• **WHAT TO WORK ON**:
Your task is to copy the lines of the data below from the line holding "red ruler [358,424,427,488]" through the line holding "brown ruler [538,164,640,228]", inclusive, exactly and with nothing added.

• **EXERCISE INPUT**:
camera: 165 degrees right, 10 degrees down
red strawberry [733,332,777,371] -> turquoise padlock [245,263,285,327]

...

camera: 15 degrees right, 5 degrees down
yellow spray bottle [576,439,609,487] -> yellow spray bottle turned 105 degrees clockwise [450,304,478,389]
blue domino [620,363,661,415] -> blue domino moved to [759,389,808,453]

* * *

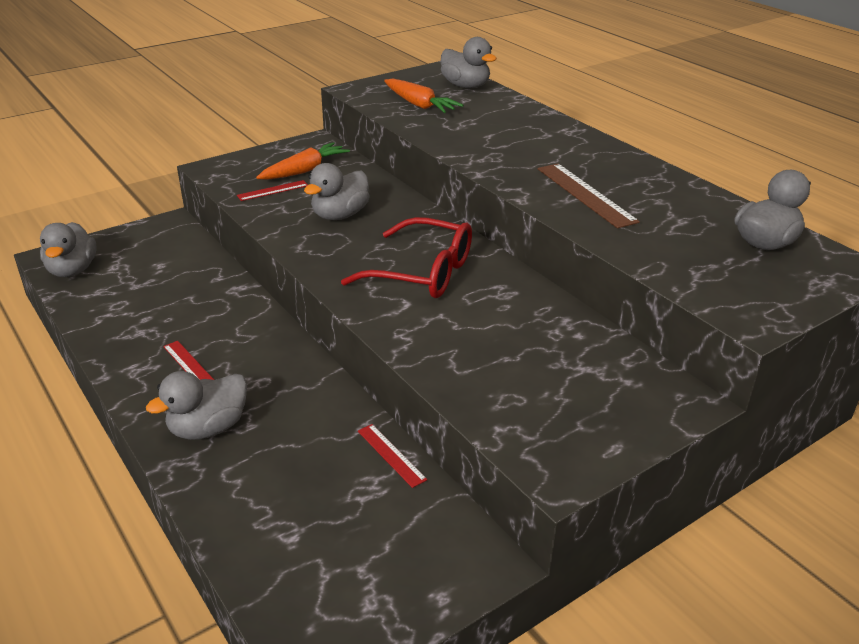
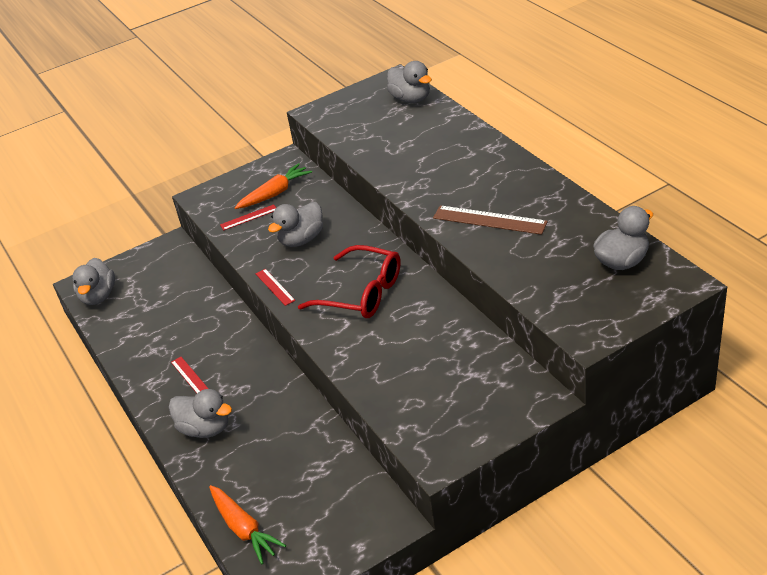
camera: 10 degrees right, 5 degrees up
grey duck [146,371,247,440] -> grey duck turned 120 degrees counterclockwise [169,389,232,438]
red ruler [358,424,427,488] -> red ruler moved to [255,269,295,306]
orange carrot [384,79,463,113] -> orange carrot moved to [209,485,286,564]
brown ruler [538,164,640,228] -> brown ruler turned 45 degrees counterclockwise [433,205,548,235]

• **WRITTEN SOLUTION**:
red ruler [358,424,427,488] -> red ruler moved to [255,269,295,306]
orange carrot [384,79,463,113] -> orange carrot moved to [209,485,286,564]
brown ruler [538,164,640,228] -> brown ruler turned 45 degrees counterclockwise [433,205,548,235]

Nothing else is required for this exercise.